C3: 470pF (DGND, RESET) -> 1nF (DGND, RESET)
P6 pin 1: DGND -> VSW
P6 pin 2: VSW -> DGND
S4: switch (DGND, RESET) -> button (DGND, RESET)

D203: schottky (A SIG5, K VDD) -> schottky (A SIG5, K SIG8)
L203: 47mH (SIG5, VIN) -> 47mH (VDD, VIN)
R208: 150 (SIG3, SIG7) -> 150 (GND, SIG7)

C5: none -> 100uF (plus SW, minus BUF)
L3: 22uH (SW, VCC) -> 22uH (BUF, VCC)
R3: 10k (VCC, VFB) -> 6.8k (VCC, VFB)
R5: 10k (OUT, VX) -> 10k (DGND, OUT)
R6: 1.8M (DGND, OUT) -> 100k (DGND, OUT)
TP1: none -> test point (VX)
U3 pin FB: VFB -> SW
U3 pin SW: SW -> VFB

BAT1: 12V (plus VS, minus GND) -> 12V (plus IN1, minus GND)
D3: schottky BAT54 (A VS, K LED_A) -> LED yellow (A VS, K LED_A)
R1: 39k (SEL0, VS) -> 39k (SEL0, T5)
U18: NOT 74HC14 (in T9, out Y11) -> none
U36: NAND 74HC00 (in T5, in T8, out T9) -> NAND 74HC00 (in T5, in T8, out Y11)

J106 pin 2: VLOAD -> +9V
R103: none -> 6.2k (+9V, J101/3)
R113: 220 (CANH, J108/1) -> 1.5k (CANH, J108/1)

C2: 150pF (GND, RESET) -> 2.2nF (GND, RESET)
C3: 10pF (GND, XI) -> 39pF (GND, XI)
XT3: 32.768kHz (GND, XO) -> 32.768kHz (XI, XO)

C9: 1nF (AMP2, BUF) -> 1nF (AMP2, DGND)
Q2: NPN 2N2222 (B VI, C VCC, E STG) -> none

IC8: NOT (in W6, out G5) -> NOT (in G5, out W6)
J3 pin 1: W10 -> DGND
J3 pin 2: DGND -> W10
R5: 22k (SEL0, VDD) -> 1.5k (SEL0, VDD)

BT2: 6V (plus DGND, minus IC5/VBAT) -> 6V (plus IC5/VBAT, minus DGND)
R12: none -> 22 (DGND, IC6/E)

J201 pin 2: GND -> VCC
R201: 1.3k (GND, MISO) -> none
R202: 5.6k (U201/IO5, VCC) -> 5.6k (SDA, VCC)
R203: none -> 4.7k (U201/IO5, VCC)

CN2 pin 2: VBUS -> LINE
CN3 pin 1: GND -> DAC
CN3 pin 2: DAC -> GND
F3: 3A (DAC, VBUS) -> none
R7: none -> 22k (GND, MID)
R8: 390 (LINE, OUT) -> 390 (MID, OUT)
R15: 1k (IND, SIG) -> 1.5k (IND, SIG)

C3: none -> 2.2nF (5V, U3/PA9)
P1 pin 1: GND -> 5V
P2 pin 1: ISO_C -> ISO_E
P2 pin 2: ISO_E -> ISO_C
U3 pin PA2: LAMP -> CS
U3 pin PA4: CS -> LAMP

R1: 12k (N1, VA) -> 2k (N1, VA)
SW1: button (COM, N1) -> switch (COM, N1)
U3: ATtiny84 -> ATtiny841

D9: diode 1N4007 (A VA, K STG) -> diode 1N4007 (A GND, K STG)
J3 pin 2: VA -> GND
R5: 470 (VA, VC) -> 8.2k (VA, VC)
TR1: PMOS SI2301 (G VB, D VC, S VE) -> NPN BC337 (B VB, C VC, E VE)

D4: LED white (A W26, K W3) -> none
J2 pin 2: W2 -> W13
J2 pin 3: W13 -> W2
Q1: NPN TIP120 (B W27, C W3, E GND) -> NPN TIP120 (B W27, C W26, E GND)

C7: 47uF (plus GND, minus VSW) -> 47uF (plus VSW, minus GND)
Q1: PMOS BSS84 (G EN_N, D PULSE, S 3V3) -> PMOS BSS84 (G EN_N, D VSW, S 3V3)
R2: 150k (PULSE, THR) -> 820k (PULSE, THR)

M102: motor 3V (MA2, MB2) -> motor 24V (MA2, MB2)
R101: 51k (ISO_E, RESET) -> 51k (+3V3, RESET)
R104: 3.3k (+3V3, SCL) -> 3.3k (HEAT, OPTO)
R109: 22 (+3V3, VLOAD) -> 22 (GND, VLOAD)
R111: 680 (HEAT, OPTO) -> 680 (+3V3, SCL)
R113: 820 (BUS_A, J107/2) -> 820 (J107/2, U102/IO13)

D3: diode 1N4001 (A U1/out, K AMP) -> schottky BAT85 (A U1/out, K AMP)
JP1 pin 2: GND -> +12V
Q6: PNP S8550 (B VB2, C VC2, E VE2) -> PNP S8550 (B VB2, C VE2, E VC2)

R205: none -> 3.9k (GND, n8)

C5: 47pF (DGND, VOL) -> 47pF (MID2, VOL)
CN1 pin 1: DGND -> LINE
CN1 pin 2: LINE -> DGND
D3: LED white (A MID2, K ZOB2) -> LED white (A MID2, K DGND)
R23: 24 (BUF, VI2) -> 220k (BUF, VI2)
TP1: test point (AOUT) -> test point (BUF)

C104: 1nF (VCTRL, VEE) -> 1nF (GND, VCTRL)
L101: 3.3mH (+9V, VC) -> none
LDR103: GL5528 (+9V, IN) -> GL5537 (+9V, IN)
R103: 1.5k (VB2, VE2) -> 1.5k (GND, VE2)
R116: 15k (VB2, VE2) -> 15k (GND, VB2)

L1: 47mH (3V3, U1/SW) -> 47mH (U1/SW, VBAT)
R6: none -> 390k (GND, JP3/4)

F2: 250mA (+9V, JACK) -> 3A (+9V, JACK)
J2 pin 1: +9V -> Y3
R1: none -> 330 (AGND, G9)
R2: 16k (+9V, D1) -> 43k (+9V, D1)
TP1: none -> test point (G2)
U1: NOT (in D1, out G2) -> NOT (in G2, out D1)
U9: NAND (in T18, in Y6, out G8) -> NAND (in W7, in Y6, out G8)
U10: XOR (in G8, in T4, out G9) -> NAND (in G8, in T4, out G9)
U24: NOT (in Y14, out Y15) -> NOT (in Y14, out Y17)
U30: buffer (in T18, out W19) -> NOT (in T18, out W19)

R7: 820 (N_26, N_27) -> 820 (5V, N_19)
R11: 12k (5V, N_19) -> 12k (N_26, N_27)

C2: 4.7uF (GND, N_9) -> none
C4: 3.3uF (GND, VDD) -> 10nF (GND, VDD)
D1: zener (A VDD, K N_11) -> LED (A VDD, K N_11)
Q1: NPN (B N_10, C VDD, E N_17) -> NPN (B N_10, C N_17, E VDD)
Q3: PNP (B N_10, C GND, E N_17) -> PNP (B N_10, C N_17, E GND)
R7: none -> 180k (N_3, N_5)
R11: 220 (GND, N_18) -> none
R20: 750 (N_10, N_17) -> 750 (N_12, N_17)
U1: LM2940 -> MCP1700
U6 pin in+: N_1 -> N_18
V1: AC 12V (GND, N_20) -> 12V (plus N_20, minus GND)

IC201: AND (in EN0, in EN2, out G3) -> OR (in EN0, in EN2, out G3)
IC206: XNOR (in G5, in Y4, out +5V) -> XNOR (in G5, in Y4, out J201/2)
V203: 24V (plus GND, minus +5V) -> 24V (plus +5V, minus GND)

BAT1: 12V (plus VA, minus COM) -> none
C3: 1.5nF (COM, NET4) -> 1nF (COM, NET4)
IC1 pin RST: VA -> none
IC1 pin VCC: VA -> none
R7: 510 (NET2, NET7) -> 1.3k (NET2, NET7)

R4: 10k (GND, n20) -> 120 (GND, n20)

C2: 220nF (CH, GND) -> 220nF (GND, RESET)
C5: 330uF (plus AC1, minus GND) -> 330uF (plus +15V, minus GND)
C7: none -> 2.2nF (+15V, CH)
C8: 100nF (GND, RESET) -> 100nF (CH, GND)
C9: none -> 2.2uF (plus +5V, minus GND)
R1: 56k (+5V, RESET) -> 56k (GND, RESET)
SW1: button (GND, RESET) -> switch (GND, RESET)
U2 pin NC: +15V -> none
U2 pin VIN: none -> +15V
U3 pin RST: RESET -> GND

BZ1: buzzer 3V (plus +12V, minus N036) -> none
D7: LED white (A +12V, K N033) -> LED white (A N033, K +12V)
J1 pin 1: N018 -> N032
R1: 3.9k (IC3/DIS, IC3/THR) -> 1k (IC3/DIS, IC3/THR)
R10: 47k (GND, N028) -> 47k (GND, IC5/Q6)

::::::::::

Write out exactly the lines from the beginning of the material above through the line with "J106 pin 2: VLOAD -> +9V", including both and omitting all others.

C3: 470pF (DGND, RESET) -> 1nF (DGND, RESET)
P6 pin 1: DGND -> VSW
P6 pin 2: VSW -> DGND
S4: switch (DGND, RESET) -> button (DGND, RESET)

D203: schottky (A SIG5, K VDD) -> schottky (A SIG5, K SIG8)
L203: 47mH (SIG5, VIN) -> 47mH (VDD, VIN)
R208: 150 (SIG3, SIG7) -> 150 (GND, SIG7)

C5: none -> 100uF (plus SW, minus BUF)
L3: 22uH (SW, VCC) -> 22uH (BUF, VCC)
R3: 10k (VCC, VFB) -> 6.8k (VCC, VFB)
R5: 10k (OUT, VX) -> 10k (DGND, OUT)
R6: 1.8M (DGND, OUT) -> 100k (DGND, OUT)
TP1: none -> test point (VX)
U3 pin FB: VFB -> SW
U3 pin SW: SW -> VFB

BAT1: 12V (plus VS, minus GND) -> 12V (plus IN1, minus GND)
D3: schottky BAT54 (A VS, K LED_A) -> LED yellow (A VS, K LED_A)
R1: 39k (SEL0, VS) -> 39k (SEL0, T5)
U18: NOT 74HC14 (in T9, out Y11) -> none
U36: NAND 74HC00 (in T5, in T8, out T9) -> NAND 74HC00 (in T5, in T8, out Y11)

J106 pin 2: VLOAD -> +9V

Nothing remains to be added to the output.